▶ [Yapılacak iş]: Aşağıdaki listeyi süz ve içinde "brown" kelimesi geçen her satırı olduğu gibi kopyala.

───── Alıştırma listesi

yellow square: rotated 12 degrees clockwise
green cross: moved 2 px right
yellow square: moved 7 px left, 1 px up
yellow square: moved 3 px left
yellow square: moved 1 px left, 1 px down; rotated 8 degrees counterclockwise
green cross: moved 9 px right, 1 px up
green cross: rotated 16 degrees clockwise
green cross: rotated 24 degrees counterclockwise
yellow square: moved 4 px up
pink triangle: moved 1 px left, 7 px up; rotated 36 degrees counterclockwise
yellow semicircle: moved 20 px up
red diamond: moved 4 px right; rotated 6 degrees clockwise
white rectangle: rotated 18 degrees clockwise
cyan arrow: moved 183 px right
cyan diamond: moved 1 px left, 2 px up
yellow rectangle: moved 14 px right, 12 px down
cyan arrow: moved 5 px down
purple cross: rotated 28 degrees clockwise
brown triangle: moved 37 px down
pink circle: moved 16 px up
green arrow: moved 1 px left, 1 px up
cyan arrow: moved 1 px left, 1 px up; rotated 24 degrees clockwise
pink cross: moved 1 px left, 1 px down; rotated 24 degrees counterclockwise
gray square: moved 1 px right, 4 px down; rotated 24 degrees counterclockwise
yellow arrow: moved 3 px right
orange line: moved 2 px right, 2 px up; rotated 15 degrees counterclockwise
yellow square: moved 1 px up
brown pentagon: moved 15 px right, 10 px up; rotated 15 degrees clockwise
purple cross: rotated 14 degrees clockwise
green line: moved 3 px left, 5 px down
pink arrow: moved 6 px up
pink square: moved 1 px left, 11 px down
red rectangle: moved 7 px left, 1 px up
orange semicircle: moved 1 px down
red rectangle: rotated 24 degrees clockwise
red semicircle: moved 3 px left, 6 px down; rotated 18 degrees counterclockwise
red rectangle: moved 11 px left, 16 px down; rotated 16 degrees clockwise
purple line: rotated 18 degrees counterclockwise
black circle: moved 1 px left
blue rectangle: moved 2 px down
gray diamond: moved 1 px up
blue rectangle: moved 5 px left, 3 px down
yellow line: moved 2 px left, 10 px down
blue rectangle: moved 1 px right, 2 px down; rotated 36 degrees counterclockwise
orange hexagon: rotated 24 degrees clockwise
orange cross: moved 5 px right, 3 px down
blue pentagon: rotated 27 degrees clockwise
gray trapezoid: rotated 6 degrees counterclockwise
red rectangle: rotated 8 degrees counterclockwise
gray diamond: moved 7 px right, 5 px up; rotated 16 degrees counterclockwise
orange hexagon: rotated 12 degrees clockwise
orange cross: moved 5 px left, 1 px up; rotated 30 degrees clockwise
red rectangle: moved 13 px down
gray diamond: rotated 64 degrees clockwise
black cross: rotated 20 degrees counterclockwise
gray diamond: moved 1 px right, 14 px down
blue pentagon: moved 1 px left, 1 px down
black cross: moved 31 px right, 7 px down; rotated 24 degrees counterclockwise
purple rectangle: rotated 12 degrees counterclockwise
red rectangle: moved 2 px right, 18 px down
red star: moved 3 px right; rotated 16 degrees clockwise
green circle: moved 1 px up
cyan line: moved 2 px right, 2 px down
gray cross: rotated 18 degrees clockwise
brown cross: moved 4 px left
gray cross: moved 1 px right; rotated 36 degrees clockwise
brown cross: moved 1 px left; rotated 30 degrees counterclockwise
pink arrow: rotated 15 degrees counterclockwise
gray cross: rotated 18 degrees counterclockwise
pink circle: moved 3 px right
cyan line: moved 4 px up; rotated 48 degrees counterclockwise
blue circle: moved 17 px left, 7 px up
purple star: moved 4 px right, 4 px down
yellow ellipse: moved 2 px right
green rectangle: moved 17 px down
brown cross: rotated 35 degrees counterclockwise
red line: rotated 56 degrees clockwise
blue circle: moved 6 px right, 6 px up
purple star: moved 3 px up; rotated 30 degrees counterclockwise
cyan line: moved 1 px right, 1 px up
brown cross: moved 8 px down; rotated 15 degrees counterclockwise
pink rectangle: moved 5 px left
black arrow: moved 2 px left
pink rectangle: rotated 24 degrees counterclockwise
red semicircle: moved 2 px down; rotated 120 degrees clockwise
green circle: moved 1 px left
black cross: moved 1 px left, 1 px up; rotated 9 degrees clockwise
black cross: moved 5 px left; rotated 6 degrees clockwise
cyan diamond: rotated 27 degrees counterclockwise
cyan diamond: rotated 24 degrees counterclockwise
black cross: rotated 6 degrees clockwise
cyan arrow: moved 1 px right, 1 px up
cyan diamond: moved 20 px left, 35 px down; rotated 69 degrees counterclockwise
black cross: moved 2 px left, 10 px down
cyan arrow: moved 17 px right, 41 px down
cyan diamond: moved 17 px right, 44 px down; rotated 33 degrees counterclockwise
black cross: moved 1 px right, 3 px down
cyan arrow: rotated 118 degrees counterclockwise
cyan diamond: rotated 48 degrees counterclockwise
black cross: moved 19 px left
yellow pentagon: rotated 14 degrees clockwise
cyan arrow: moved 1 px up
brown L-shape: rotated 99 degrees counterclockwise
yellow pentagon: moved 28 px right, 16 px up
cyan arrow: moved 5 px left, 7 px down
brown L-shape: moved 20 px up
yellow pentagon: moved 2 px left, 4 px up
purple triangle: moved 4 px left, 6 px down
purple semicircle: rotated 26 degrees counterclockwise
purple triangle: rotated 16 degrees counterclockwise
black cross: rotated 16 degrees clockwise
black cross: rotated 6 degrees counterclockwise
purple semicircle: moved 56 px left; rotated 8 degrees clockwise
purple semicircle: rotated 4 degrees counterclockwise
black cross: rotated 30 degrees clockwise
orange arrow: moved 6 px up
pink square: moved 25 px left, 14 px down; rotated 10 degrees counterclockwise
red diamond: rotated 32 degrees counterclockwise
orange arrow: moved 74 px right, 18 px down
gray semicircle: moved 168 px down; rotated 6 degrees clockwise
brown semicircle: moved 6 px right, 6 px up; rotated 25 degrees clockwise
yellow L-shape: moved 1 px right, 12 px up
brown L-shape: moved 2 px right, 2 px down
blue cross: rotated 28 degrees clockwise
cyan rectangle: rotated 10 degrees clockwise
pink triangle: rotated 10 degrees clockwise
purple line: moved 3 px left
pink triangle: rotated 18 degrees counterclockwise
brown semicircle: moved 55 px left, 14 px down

──────────

▶ [Yazılı çözüm]:
brown triangle: moved 37 px down
brown pentagon: moved 15 px right, 10 px up; rotated 15 degrees clockwise
brown cross: moved 4 px left
brown cross: moved 1 px left; rotated 30 degrees counterclockwise
brown cross: rotated 35 degrees counterclockwise
brown cross: moved 8 px down; rotated 15 degrees counterclockwise
brown L-shape: rotated 99 degrees counterclockwise
brown L-shape: moved 20 px up
brown semicircle: moved 6 px right, 6 px up; rotated 25 degrees clockwise
brown L-shape: moved 2 px right, 2 px down
brown semicircle: moved 55 px left, 14 px down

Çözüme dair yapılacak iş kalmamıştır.